> [WORK ORDER]:
Skip the pictures. Retype exactly, and only, the lines between the line holding "R4: 470 (GND, VO) -> 470 (GND, VFB)" and the last line below, inclusive.
╭─ SUPPLIED ENTRIES
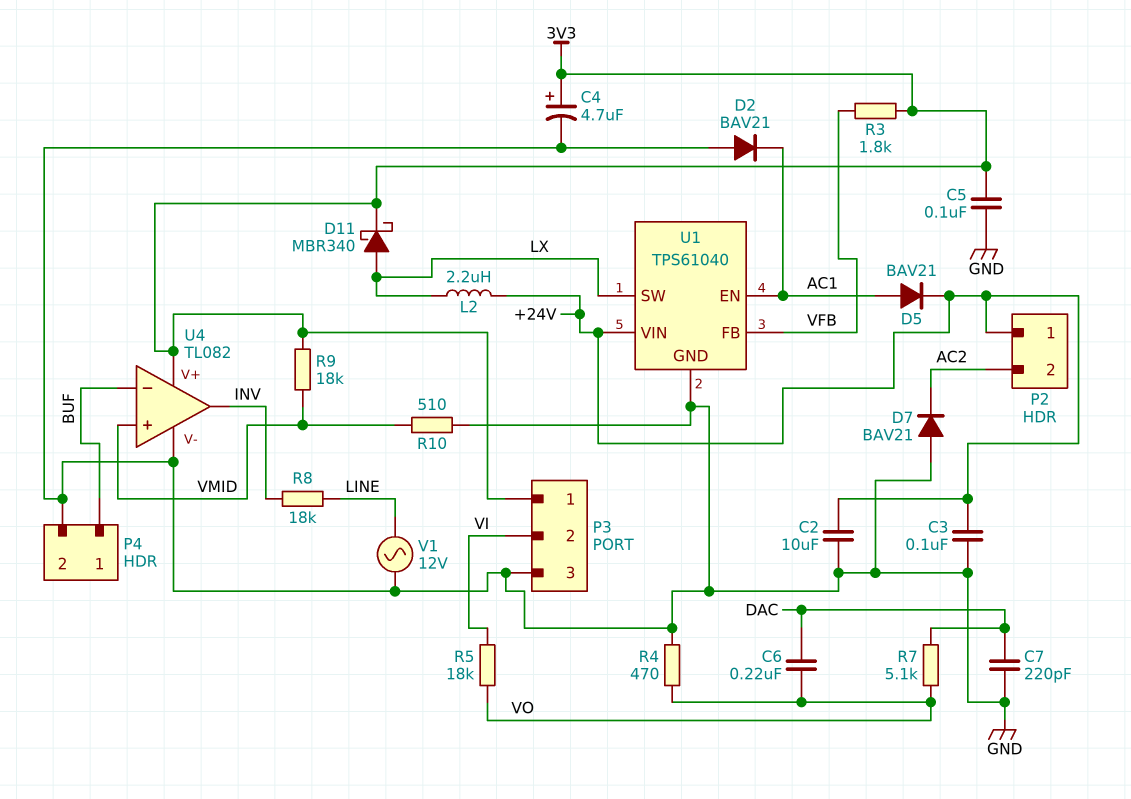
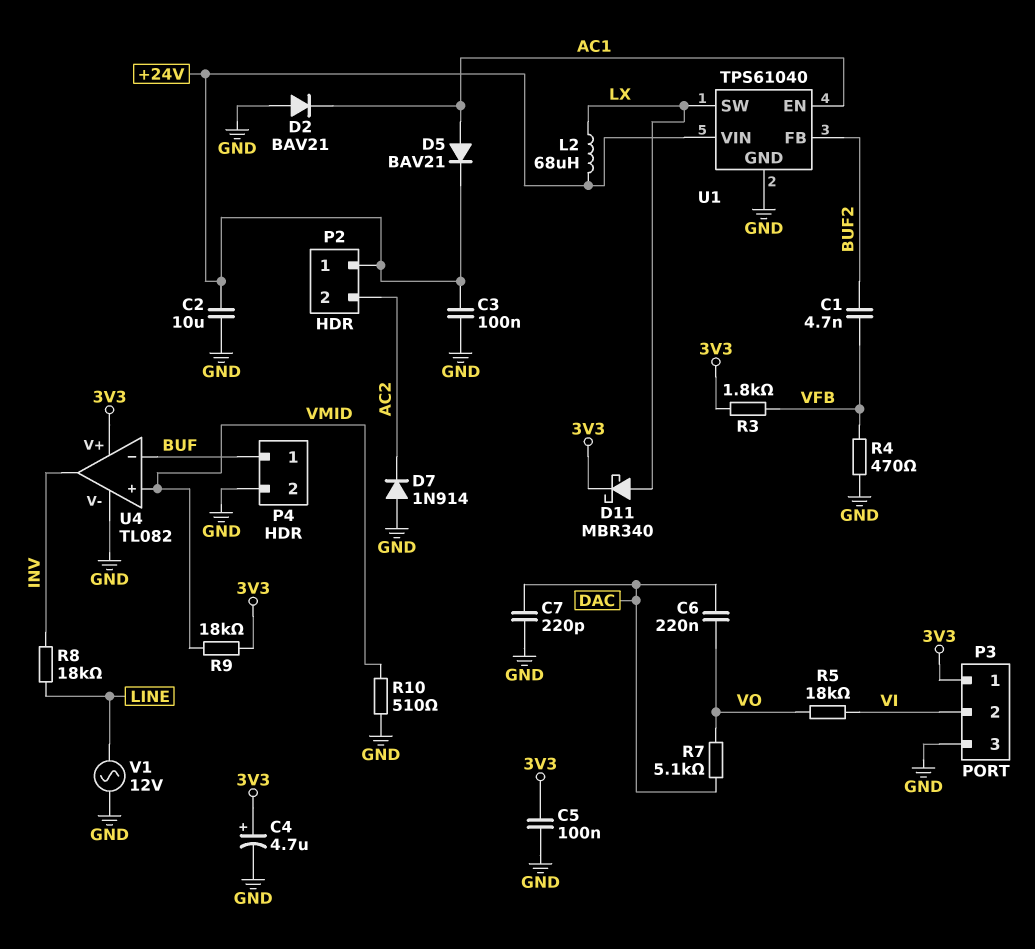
C1: none -> 4.7nF (BUF2, VFB)
D7: diode BAV21 (A GND, K AC2) -> diode 1N914 (A GND, K AC2)
L2: 2.2uH (+24V, LX) -> 68uH (+24V, LX)
R4: 470 (GND, VO) -> 470 (GND, VFB)
U1 pin FB: VFB -> BUF2

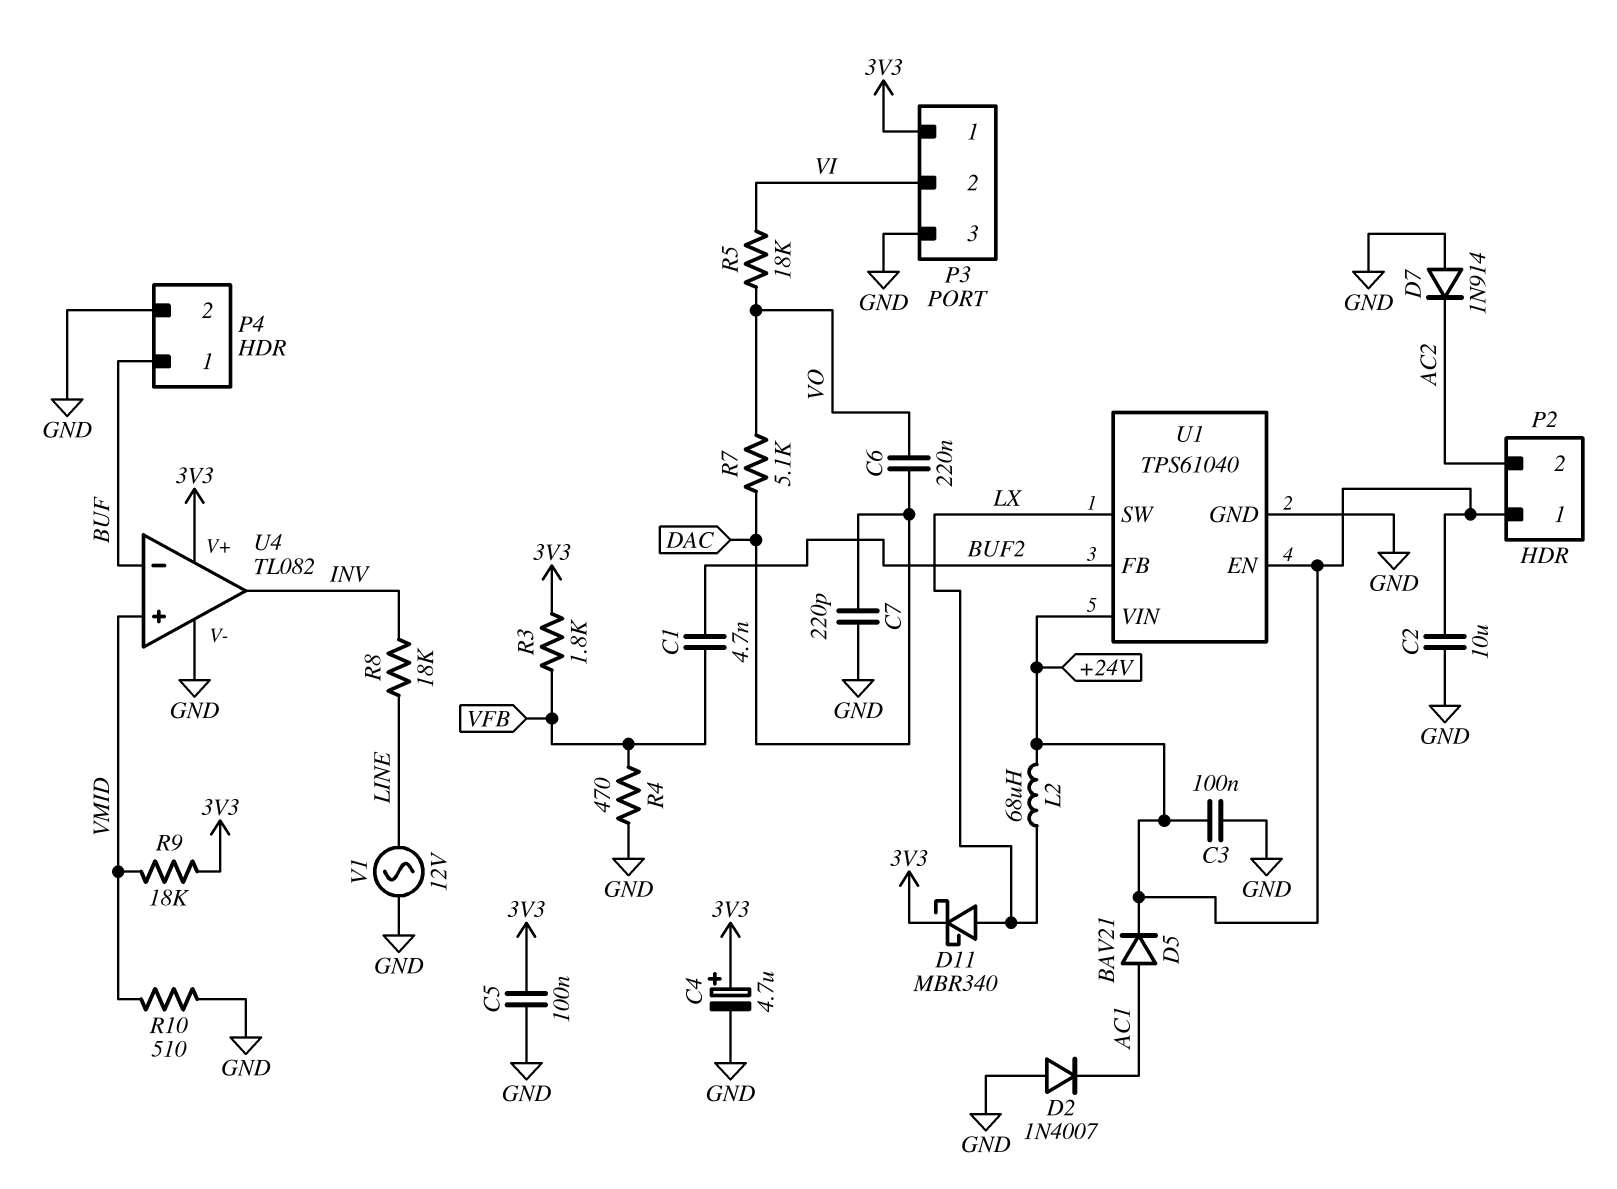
D2: diode BAV21 (A GND, K AC1) -> diode 1N4007 (A GND, K AC1)
U1 pin EN: AC1 -> +24V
╰─
> [OUTPUT FOR THIS TASK]:
R4: 470 (GND, VO) -> 470 (GND, VFB)
U1 pin FB: VFB -> BUF2

D2: diode BAV21 (A GND, K AC1) -> diode 1N4007 (A GND, K AC1)
U1 pin EN: AC1 -> +24V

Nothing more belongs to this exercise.